Input for this task section start

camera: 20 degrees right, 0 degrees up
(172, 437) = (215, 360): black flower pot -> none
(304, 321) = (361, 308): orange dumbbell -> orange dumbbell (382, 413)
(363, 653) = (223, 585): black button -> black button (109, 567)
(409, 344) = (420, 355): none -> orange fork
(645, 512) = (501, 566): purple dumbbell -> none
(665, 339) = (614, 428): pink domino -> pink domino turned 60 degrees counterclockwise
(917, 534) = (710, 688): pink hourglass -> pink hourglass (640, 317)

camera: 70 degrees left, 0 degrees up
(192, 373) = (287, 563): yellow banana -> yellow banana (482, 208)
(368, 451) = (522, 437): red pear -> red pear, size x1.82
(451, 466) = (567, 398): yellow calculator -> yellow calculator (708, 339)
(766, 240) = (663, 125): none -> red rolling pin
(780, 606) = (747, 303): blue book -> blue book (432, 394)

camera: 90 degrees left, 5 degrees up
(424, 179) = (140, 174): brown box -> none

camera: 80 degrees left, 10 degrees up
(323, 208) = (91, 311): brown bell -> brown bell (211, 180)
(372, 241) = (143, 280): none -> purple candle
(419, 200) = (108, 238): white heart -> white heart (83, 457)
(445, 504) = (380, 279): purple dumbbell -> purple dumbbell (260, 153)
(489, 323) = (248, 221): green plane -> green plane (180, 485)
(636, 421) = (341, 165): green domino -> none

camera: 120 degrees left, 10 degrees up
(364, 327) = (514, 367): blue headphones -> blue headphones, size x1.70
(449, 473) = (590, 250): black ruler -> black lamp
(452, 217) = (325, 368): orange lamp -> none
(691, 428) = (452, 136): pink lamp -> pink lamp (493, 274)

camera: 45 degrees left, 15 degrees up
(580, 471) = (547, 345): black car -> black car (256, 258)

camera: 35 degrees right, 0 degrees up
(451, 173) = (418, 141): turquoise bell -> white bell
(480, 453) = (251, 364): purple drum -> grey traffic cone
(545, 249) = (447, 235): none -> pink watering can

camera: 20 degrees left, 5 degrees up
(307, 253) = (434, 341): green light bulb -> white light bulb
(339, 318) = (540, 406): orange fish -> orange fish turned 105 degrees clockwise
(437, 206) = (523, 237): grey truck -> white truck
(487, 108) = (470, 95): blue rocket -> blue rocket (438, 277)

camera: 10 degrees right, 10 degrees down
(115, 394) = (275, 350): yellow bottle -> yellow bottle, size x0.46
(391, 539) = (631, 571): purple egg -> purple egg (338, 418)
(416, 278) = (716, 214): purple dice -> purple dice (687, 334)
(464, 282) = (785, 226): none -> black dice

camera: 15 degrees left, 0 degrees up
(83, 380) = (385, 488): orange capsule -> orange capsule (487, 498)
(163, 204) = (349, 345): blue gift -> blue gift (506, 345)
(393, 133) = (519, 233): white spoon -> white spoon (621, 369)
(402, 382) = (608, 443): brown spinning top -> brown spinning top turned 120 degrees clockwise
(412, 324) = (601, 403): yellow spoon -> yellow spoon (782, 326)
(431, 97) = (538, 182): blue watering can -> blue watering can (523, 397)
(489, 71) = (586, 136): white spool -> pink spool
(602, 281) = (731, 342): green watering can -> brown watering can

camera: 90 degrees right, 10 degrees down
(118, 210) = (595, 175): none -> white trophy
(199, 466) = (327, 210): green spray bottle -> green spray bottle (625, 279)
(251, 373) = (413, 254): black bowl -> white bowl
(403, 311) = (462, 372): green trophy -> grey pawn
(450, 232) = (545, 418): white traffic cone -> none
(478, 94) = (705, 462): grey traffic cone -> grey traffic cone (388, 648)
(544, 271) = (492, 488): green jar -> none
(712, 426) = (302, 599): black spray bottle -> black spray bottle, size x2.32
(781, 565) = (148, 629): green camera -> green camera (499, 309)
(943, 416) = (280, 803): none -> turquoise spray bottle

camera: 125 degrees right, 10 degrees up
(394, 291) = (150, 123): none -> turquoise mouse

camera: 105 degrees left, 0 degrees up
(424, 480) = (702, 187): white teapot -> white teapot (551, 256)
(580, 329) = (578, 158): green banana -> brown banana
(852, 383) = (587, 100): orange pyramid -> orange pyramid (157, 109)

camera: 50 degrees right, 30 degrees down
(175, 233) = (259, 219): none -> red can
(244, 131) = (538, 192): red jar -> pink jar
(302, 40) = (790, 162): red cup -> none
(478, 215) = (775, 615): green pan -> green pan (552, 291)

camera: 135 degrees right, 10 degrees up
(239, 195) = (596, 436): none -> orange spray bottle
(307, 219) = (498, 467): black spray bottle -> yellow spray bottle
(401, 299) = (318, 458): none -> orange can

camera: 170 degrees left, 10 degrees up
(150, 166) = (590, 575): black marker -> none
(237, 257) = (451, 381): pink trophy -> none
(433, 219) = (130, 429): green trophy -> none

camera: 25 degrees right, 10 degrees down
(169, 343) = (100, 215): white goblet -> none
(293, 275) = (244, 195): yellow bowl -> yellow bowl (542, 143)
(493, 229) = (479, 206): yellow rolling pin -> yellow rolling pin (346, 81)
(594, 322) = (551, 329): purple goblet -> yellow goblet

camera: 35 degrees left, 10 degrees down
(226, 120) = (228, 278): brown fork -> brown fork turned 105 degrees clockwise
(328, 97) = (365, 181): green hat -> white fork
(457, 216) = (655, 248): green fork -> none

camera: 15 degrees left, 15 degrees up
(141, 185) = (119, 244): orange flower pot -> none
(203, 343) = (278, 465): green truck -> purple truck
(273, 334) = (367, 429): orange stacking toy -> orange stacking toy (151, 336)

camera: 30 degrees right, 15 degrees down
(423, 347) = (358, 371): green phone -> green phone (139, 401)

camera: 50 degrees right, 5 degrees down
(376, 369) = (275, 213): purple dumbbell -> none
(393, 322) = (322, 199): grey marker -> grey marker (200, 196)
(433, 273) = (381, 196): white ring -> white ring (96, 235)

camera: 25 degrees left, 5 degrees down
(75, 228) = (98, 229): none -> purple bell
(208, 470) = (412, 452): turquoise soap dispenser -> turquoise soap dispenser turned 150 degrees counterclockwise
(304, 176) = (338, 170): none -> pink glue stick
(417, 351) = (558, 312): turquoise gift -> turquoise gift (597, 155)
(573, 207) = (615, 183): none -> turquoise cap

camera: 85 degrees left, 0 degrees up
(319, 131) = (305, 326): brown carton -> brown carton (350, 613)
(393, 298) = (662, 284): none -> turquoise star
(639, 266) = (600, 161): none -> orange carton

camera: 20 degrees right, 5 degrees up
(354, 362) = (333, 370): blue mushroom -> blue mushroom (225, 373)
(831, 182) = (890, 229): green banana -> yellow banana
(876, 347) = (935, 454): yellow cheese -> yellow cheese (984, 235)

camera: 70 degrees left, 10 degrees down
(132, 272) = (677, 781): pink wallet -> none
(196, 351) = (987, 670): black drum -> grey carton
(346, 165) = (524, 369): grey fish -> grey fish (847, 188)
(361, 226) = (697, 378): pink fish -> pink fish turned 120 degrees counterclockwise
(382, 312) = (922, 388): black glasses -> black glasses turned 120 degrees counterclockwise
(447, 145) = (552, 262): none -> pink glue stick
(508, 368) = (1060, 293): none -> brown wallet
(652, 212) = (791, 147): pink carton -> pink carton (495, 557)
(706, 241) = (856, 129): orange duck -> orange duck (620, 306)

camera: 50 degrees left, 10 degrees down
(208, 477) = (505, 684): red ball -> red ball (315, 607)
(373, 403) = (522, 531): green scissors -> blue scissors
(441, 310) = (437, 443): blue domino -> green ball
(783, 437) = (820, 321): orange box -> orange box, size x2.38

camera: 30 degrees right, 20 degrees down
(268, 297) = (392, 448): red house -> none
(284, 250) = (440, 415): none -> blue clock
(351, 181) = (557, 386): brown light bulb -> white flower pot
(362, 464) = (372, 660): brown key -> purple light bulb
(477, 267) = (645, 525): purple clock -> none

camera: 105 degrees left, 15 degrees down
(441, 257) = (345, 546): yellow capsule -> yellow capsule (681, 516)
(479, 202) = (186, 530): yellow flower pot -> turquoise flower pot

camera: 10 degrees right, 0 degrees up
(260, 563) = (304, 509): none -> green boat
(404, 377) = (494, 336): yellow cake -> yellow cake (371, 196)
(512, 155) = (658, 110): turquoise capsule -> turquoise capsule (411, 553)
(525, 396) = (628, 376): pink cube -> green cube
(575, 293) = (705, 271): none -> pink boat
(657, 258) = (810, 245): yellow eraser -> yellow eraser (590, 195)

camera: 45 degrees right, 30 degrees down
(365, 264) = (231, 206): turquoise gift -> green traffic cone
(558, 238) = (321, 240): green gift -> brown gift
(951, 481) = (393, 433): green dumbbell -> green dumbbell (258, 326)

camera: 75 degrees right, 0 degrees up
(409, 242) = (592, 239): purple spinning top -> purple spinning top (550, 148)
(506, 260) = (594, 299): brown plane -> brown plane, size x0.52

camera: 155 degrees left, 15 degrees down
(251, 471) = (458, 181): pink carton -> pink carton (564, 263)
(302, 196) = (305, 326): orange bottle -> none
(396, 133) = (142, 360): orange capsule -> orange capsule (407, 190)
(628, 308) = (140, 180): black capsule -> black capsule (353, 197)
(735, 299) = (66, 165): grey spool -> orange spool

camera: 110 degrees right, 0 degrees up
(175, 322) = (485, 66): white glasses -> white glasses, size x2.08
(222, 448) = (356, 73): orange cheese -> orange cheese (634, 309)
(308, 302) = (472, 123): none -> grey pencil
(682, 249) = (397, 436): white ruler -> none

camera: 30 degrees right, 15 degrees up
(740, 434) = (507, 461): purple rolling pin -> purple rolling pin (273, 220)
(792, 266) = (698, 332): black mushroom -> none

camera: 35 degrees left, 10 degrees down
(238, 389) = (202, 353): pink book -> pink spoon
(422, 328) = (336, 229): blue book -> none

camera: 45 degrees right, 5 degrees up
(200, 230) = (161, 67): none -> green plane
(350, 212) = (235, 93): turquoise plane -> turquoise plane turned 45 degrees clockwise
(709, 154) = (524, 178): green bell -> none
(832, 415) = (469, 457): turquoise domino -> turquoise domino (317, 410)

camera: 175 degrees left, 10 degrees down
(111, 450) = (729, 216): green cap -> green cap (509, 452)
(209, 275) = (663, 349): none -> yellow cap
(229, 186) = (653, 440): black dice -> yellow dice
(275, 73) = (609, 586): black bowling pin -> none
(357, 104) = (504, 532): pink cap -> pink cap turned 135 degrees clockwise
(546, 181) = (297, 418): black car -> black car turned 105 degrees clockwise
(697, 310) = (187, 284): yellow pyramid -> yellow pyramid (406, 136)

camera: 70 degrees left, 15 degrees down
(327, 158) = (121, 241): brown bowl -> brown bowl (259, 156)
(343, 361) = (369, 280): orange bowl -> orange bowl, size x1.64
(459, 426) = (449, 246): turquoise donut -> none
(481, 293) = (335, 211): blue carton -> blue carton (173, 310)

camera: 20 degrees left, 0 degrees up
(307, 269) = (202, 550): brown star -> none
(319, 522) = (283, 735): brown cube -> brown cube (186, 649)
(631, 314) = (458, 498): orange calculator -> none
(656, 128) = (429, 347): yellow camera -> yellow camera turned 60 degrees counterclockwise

Input for this task section end

Requirement » In the listing above, locate the line with "(401, 299) = (318, 458): none -> orange can" and the line with "camera: 15 degrees left, 15 degrees up", then extract exactly those lines and every line between them, and nothing more.

Exercise solution »
(401, 299) = (318, 458): none -> orange can

camera: 170 degrees left, 10 degrees up
(150, 166) = (590, 575): black marker -> none
(237, 257) = (451, 381): pink trophy -> none
(433, 219) = (130, 429): green trophy -> none

camera: 25 degrees right, 10 degrees down
(169, 343) = (100, 215): white goblet -> none
(293, 275) = (244, 195): yellow bowl -> yellow bowl (542, 143)
(493, 229) = (479, 206): yellow rolling pin -> yellow rolling pin (346, 81)
(594, 322) = (551, 329): purple goblet -> yellow goblet

camera: 35 degrees left, 10 degrees down
(226, 120) = (228, 278): brown fork -> brown fork turned 105 degrees clockwise
(328, 97) = (365, 181): green hat -> white fork
(457, 216) = (655, 248): green fork -> none

camera: 15 degrees left, 15 degrees up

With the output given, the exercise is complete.